> _INPUT_
-- Opening Marker --
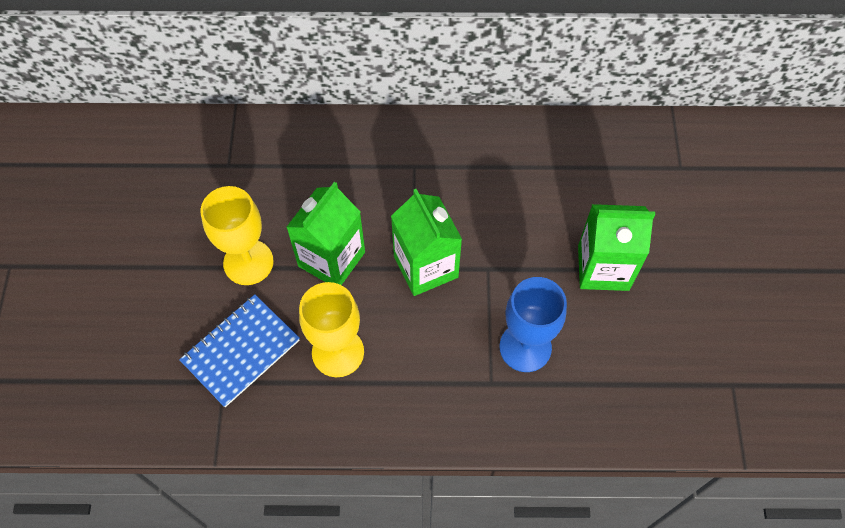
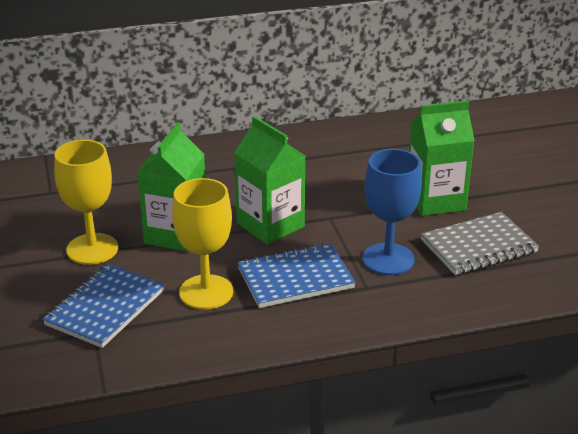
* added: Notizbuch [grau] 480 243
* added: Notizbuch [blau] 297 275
-- Closing Marker --
-- Opening Marker --
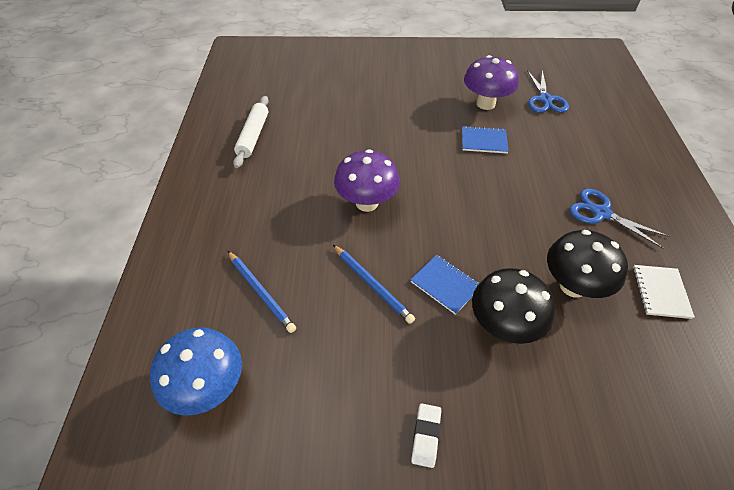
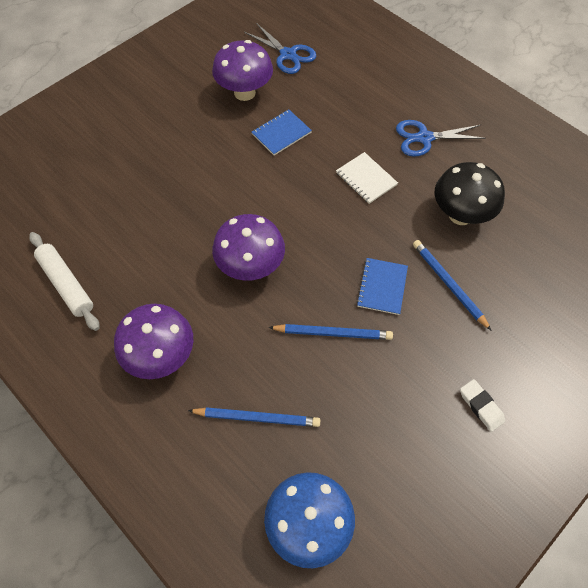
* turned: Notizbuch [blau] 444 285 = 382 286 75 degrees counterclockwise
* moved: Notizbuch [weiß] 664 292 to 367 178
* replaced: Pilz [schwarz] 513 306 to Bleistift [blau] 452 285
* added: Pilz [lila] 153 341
-- Closing Marker --
> _TASK STATEMENT_
The expected answer holds each line from the listing above where the string "added" is present.

> _ANSWER TO THE PROBLEM_
* added: Notizbuch [grau] 480 243
* added: Notizbuch [blau] 297 275
* added: Pilz [lila] 153 341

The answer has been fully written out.